#### ACTIVITY
Your job is to return the whole listing unchanged while skipping its images.

#### GIVEN MATERIAL
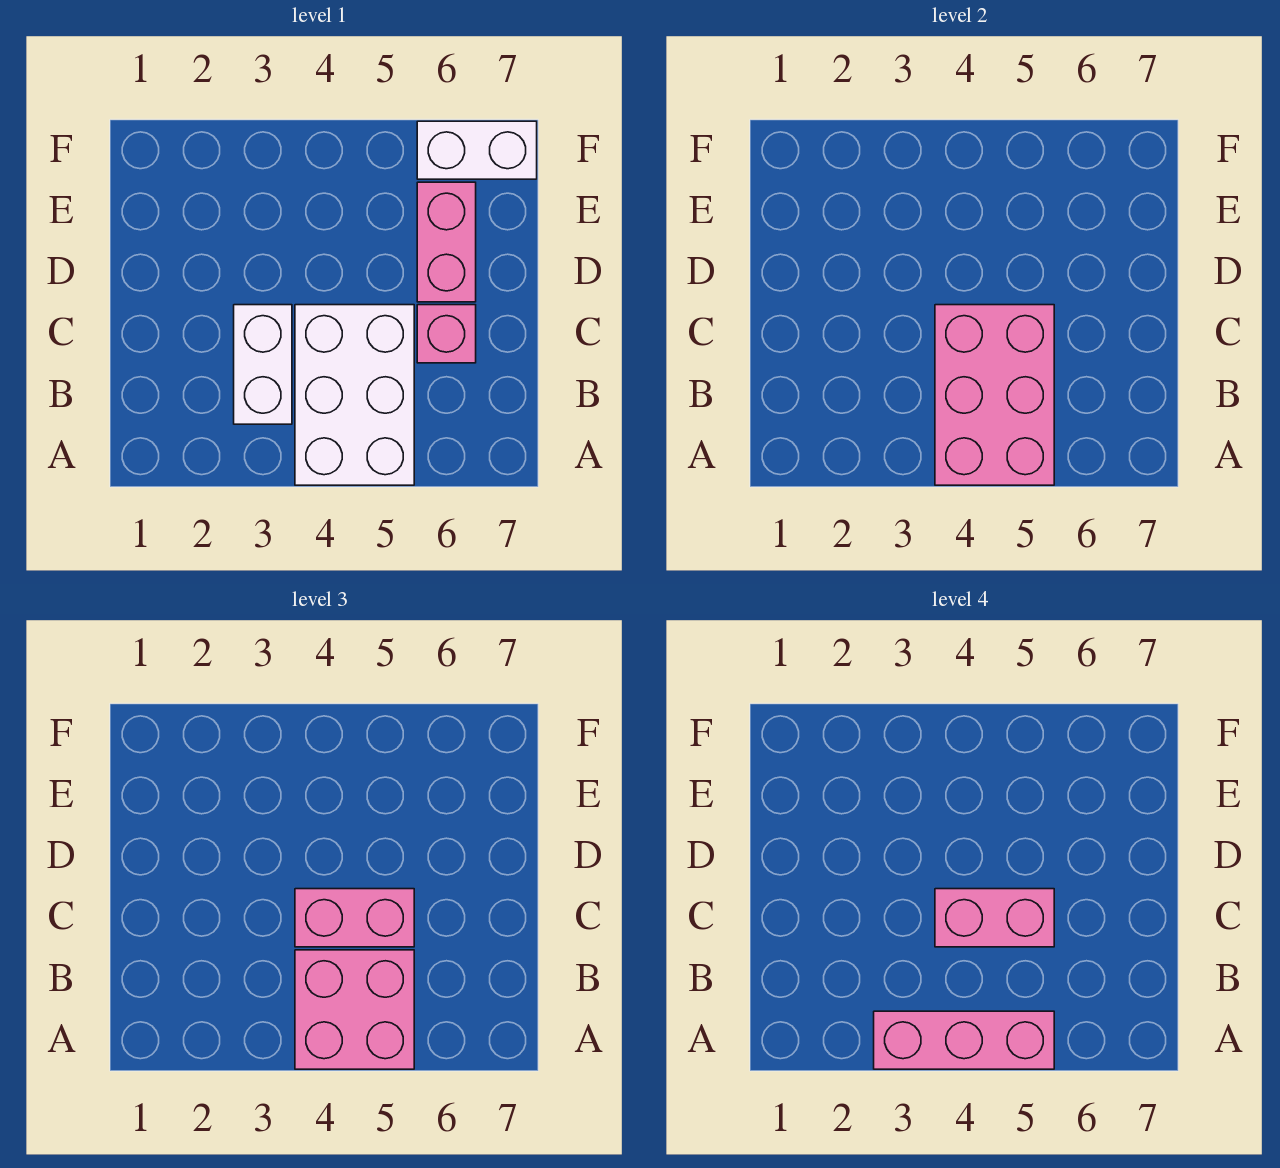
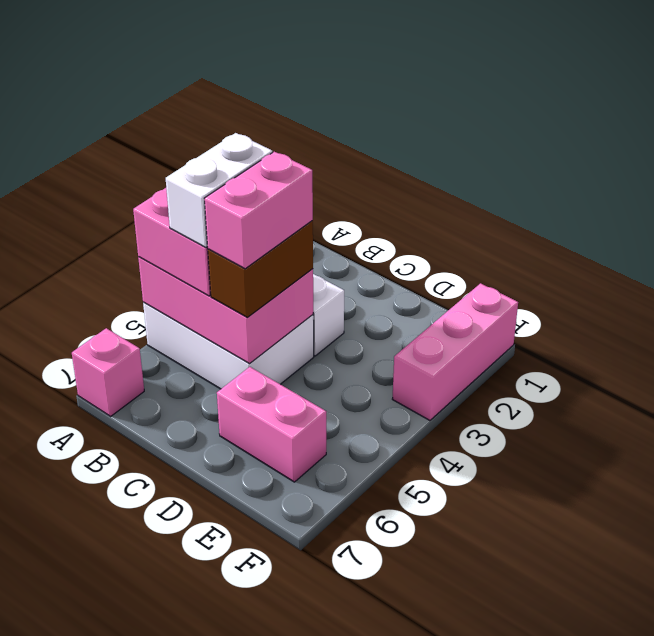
pink brick A3:A5 level 4 -> pink brick F1:F3 level 1
pink brick C4:C5 level 3 -> brown brick C4:C5 level 3
pink brick C6 level 1 -> pink brick A7 level 1
white brick F6:F7 level 1 -> white brick B4:B5 level 4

#### PROBLEM SOLUTION
pink brick A3:A5 level 4 -> pink brick F1:F3 level 1
pink brick C4:C5 level 3 -> brown brick C4:C5 level 3
pink brick C6 level 1 -> pink brick A7 level 1
white brick F6:F7 level 1 -> white brick B4:B5 level 4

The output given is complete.